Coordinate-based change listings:

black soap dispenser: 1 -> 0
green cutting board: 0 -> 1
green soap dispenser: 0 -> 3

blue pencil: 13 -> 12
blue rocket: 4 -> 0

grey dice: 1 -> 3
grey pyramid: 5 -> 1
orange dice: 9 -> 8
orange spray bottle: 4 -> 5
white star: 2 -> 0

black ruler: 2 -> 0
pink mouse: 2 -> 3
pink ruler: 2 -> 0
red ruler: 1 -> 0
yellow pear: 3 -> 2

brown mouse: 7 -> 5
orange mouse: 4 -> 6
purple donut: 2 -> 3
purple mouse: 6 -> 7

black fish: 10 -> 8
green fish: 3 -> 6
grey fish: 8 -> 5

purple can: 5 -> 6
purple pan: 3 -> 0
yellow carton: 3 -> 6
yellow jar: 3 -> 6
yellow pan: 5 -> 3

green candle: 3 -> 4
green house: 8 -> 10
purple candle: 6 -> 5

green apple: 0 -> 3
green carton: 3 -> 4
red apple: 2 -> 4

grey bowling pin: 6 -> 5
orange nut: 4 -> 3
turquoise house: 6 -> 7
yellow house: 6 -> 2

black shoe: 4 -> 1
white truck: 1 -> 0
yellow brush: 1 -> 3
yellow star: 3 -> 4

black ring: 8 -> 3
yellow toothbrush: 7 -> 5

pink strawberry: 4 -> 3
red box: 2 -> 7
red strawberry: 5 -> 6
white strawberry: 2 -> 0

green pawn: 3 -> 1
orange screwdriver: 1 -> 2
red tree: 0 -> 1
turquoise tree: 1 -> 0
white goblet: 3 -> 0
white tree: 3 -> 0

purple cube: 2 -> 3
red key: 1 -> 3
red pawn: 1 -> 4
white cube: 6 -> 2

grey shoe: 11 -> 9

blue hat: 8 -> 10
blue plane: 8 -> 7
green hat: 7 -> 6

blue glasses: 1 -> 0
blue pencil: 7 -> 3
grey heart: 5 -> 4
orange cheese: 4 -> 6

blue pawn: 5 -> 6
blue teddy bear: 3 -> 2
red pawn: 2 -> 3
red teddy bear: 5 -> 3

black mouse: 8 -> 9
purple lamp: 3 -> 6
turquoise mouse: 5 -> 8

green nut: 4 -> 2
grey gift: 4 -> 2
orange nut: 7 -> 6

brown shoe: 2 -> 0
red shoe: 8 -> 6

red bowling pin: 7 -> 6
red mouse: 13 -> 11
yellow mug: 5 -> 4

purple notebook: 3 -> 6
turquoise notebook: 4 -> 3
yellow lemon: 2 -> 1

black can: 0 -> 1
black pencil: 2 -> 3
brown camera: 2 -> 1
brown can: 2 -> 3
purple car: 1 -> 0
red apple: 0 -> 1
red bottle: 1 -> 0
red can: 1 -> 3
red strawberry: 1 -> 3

### Exercise description
In full and unchanged, repeat the data above.

### Solution
black soap dispenser: 1 -> 0
green cutting board: 0 -> 1
green soap dispenser: 0 -> 3

blue pencil: 13 -> 12
blue rocket: 4 -> 0

grey dice: 1 -> 3
grey pyramid: 5 -> 1
orange dice: 9 -> 8
orange spray bottle: 4 -> 5
white star: 2 -> 0

black ruler: 2 -> 0
pink mouse: 2 -> 3
pink ruler: 2 -> 0
red ruler: 1 -> 0
yellow pear: 3 -> 2

brown mouse: 7 -> 5
orange mouse: 4 -> 6
purple donut: 2 -> 3
purple mouse: 6 -> 7

black fish: 10 -> 8
green fish: 3 -> 6
grey fish: 8 -> 5

purple can: 5 -> 6
purple pan: 3 -> 0
yellow carton: 3 -> 6
yellow jar: 3 -> 6
yellow pan: 5 -> 3

green candle: 3 -> 4
green house: 8 -> 10
purple candle: 6 -> 5

green apple: 0 -> 3
green carton: 3 -> 4
red apple: 2 -> 4

grey bowling pin: 6 -> 5
orange nut: 4 -> 3
turquoise house: 6 -> 7
yellow house: 6 -> 2

black shoe: 4 -> 1
white truck: 1 -> 0
yellow brush: 1 -> 3
yellow star: 3 -> 4

black ring: 8 -> 3
yellow toothbrush: 7 -> 5

pink strawberry: 4 -> 3
red box: 2 -> 7
red strawberry: 5 -> 6
white strawberry: 2 -> 0

green pawn: 3 -> 1
orange screwdriver: 1 -> 2
red tree: 0 -> 1
turquoise tree: 1 -> 0
white goblet: 3 -> 0
white tree: 3 -> 0

purple cube: 2 -> 3
red key: 1 -> 3
red pawn: 1 -> 4
white cube: 6 -> 2

grey shoe: 11 -> 9

blue hat: 8 -> 10
blue plane: 8 -> 7
green hat: 7 -> 6

blue glasses: 1 -> 0
blue pencil: 7 -> 3
grey heart: 5 -> 4
orange cheese: 4 -> 6

blue pawn: 5 -> 6
blue teddy bear: 3 -> 2
red pawn: 2 -> 3
red teddy bear: 5 -> 3

black mouse: 8 -> 9
purple lamp: 3 -> 6
turquoise mouse: 5 -> 8

green nut: 4 -> 2
grey gift: 4 -> 2
orange nut: 7 -> 6

brown shoe: 2 -> 0
red shoe: 8 -> 6

red bowling pin: 7 -> 6
red mouse: 13 -> 11
yellow mug: 5 -> 4

purple notebook: 3 -> 6
turquoise notebook: 4 -> 3
yellow lemon: 2 -> 1

black can: 0 -> 1
black pencil: 2 -> 3
brown camera: 2 -> 1
brown can: 2 -> 3
purple car: 1 -> 0
red apple: 0 -> 1
red bottle: 1 -> 0
red can: 1 -> 3
red strawberry: 1 -> 3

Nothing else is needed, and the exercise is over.